■ **What is expected**: Please output exactly the lines from the one that holds "cinta adhesiva (rosa) <531, 183>" through the final line of the data, and nothing else; leave out any pictures.

═════ Source information ═════

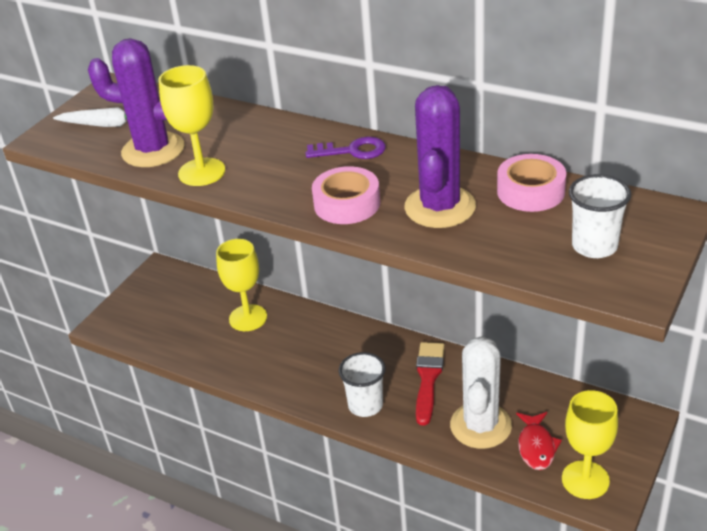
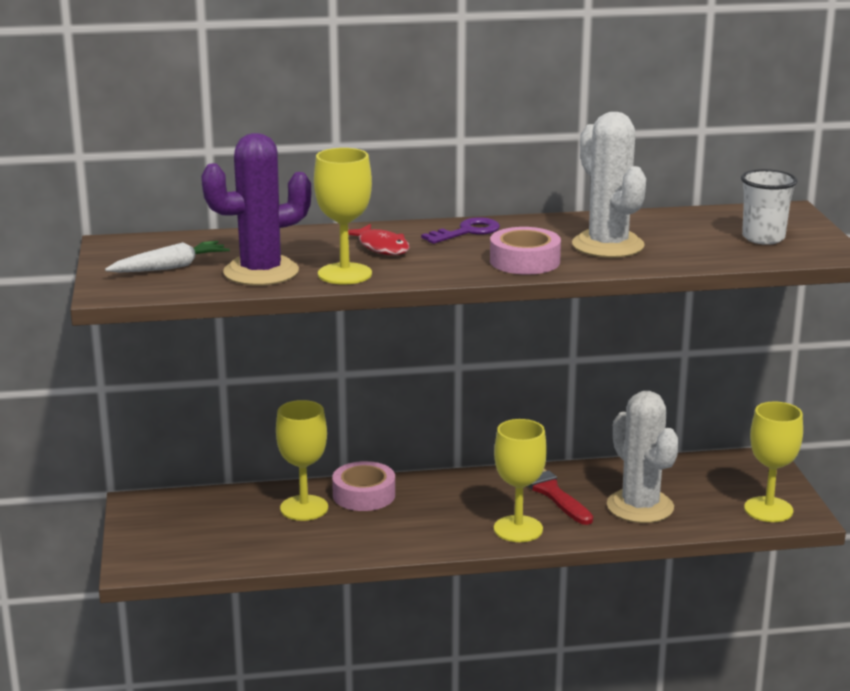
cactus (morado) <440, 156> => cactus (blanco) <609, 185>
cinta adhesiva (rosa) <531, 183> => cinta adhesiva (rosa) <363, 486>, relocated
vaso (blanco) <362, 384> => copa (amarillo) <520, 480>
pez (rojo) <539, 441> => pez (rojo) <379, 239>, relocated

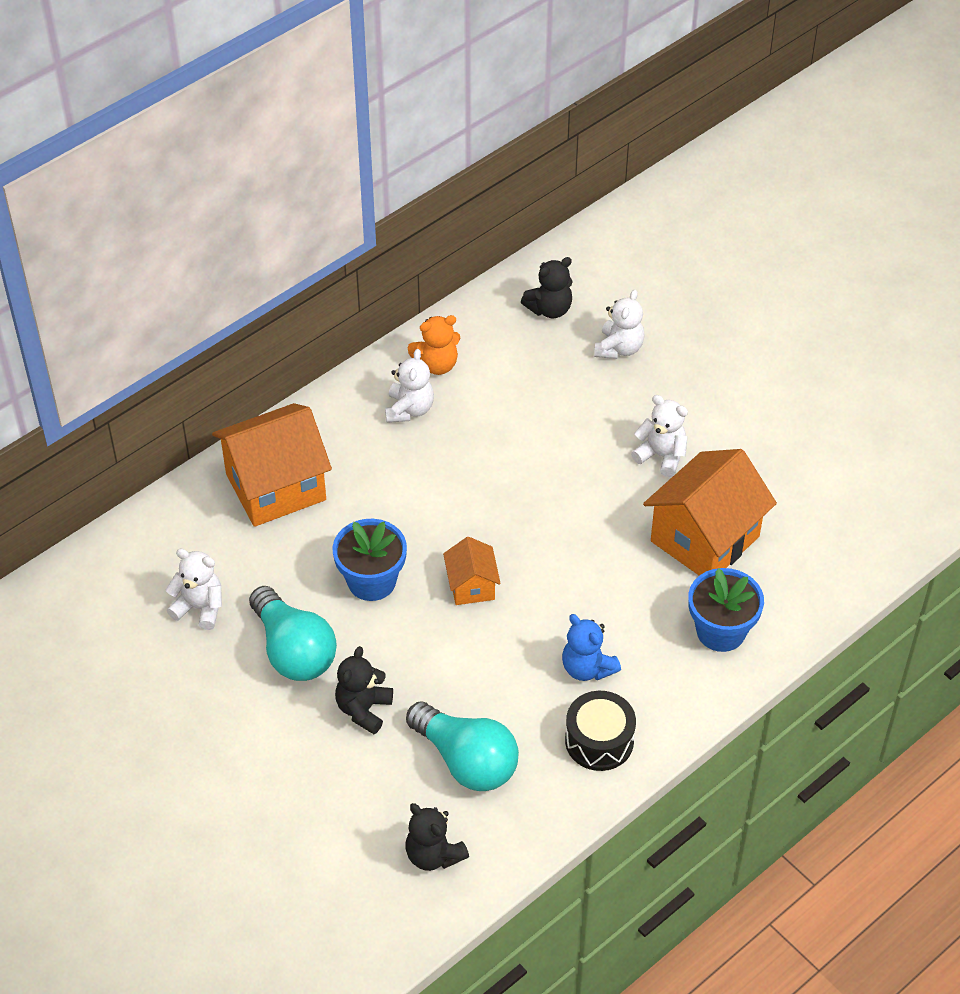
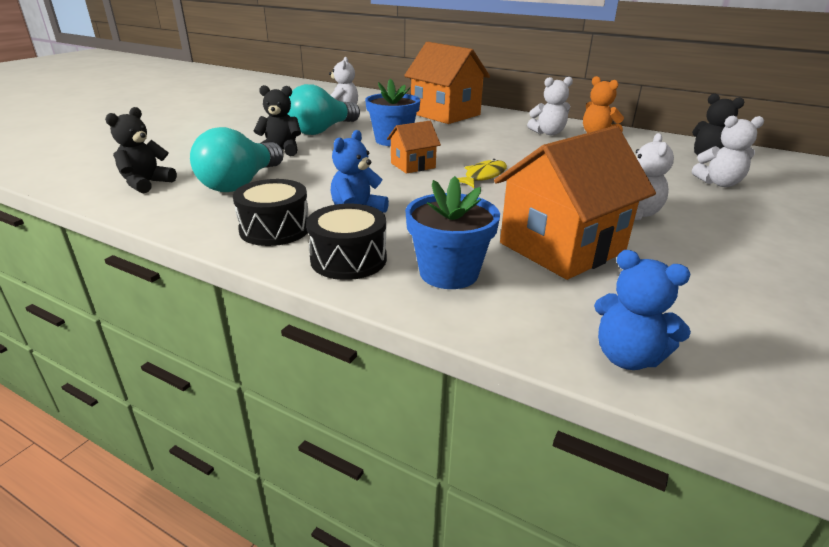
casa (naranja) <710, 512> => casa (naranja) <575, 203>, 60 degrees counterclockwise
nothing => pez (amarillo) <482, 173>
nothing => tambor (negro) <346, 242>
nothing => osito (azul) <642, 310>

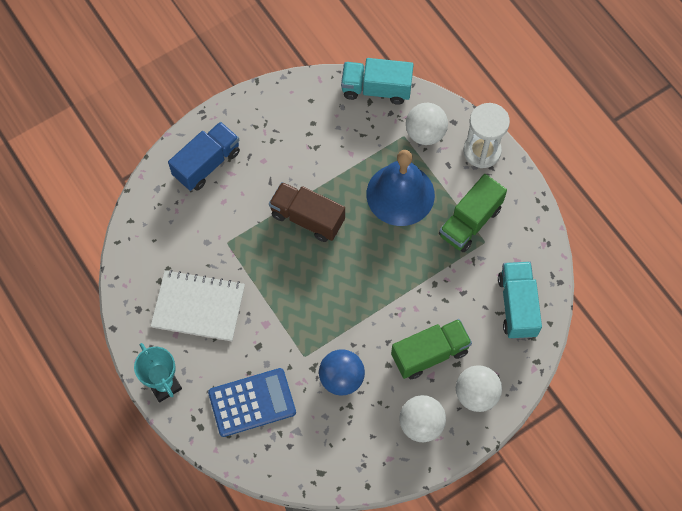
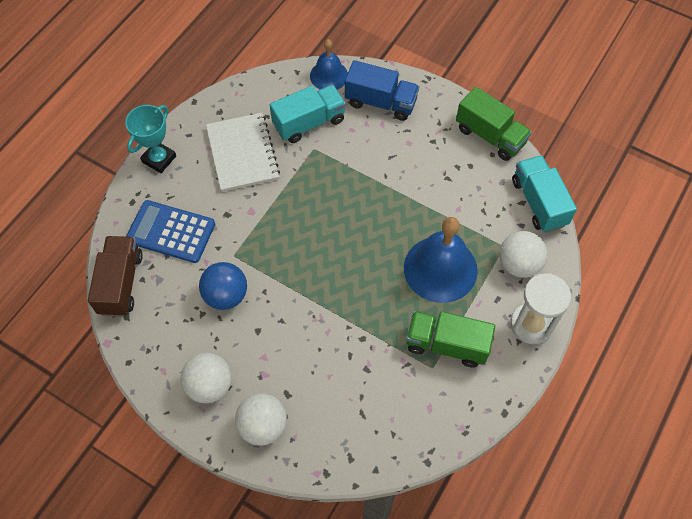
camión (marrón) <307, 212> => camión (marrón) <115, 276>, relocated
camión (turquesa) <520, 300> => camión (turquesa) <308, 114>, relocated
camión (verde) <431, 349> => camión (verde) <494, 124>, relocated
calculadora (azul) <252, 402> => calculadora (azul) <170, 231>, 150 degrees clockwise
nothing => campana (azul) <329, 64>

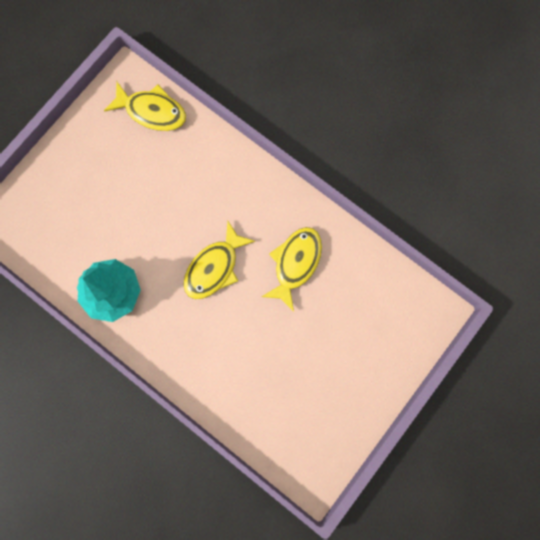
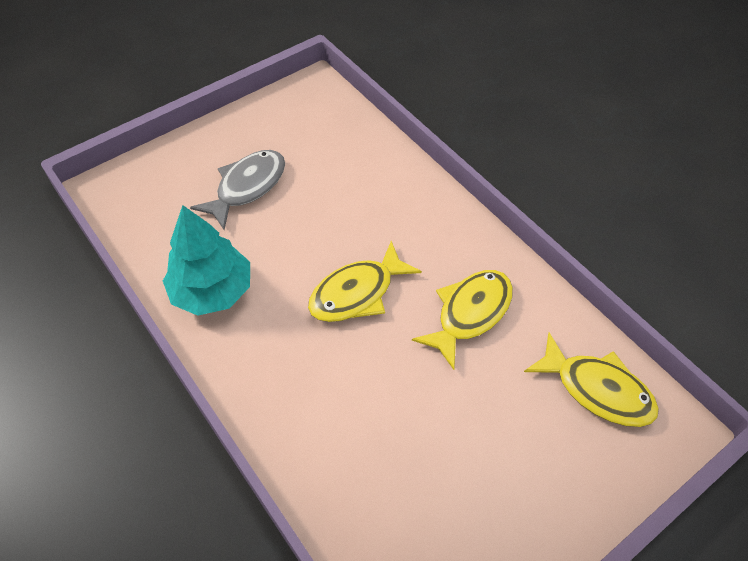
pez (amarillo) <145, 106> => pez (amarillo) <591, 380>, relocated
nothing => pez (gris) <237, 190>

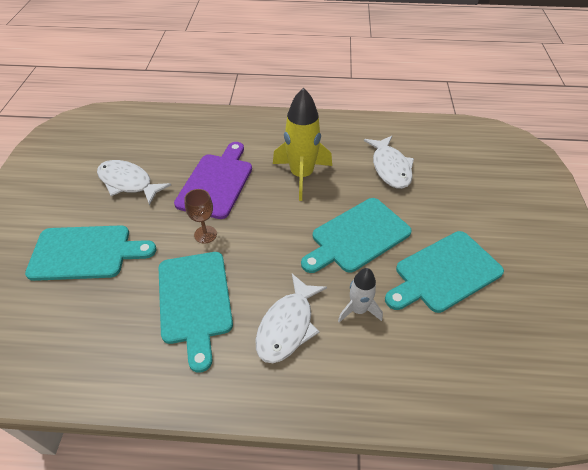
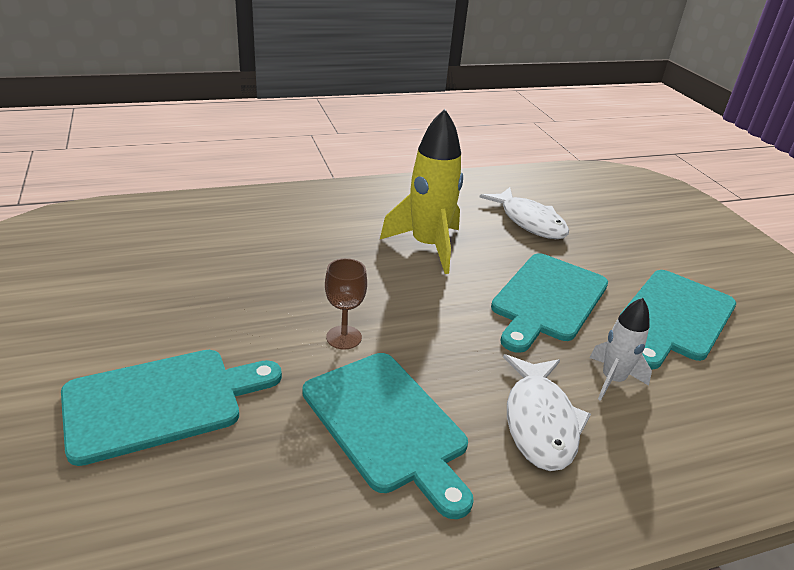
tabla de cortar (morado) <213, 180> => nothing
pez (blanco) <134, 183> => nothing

═════

■ **Reply to the task**:
cinta adhesiva (rosa) <531, 183> => cinta adhesiva (rosa) <363, 486>, relocated
vaso (blanco) <362, 384> => copa (amarillo) <520, 480>
pez (rojo) <539, 441> => pez (rojo) <379, 239>, relocated

casa (naranja) <710, 512> => casa (naranja) <575, 203>, 60 degrees counterclockwise
nothing => pez (amarillo) <482, 173>
nothing => tambor (negro) <346, 242>
nothing => osito (azul) <642, 310>

camión (marrón) <307, 212> => camión (marrón) <115, 276>, relocated
camión (turquesa) <520, 300> => camión (turquesa) <308, 114>, relocated
camión (verde) <431, 349> => camión (verde) <494, 124>, relocated
calculadora (azul) <252, 402> => calculadora (azul) <170, 231>, 150 degrees clockwise
nothing => campana (azul) <329, 64>

pez (amarillo) <145, 106> => pez (amarillo) <591, 380>, relocated
nothing => pez (gris) <237, 190>

tabla de cortar (morado) <213, 180> => nothing
pez (blanco) <134, 183> => nothing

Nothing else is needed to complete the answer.